[WHAT TO PRODUCE] Copy the records below exactly, leaving out any pictures.

[DATASET]

=== Begin Enclosure ===

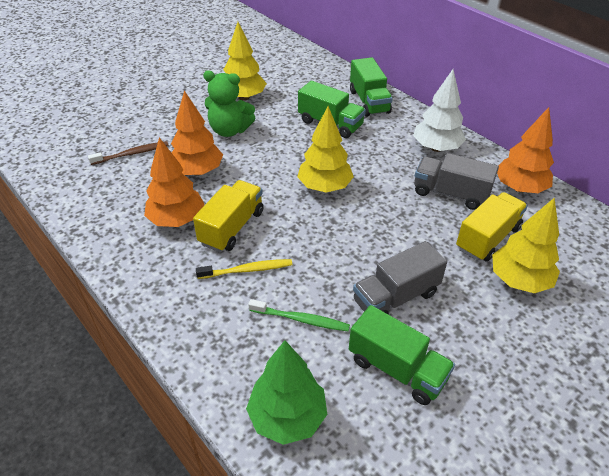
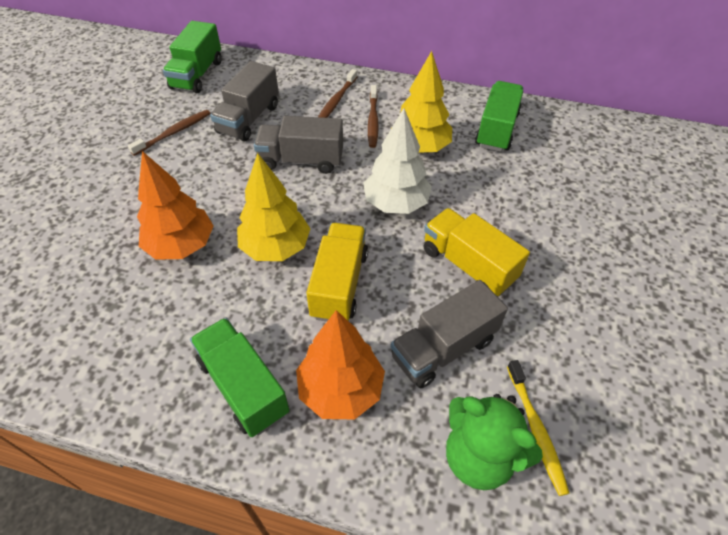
brown toothbrush: 1 -> 3
green toothbrush: 1 -> 0
green tree: 1 -> 0
grey truck: 2 -> 3
orange tree: 3 -> 2
yellow tree: 3 -> 2

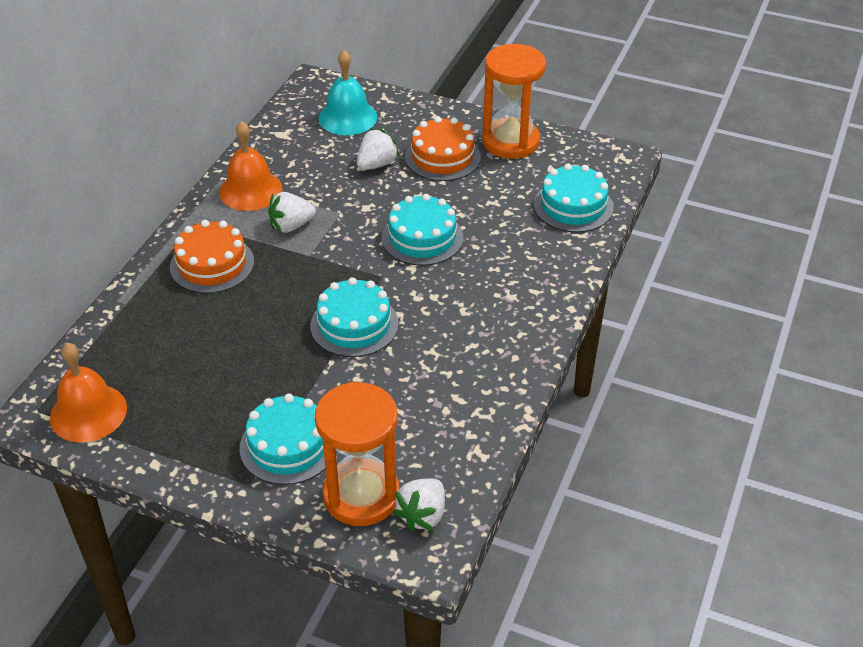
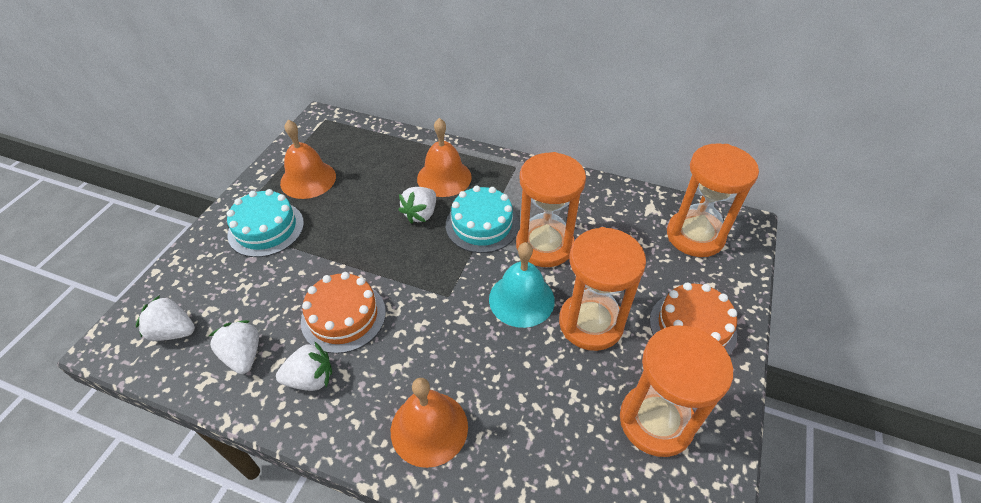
orange bell: 2 -> 3
orange hourglass: 2 -> 4
turquoise cake: 4 -> 2
white strawberry: 3 -> 4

=== End Enclosure ===

[RESPONSE AREA]
brown toothbrush: 1 -> 3
green toothbrush: 1 -> 0
green tree: 1 -> 0
grey truck: 2 -> 3
orange tree: 3 -> 2
yellow tree: 3 -> 2

orange bell: 2 -> 3
orange hourglass: 2 -> 4
turquoise cake: 4 -> 2
white strawberry: 3 -> 4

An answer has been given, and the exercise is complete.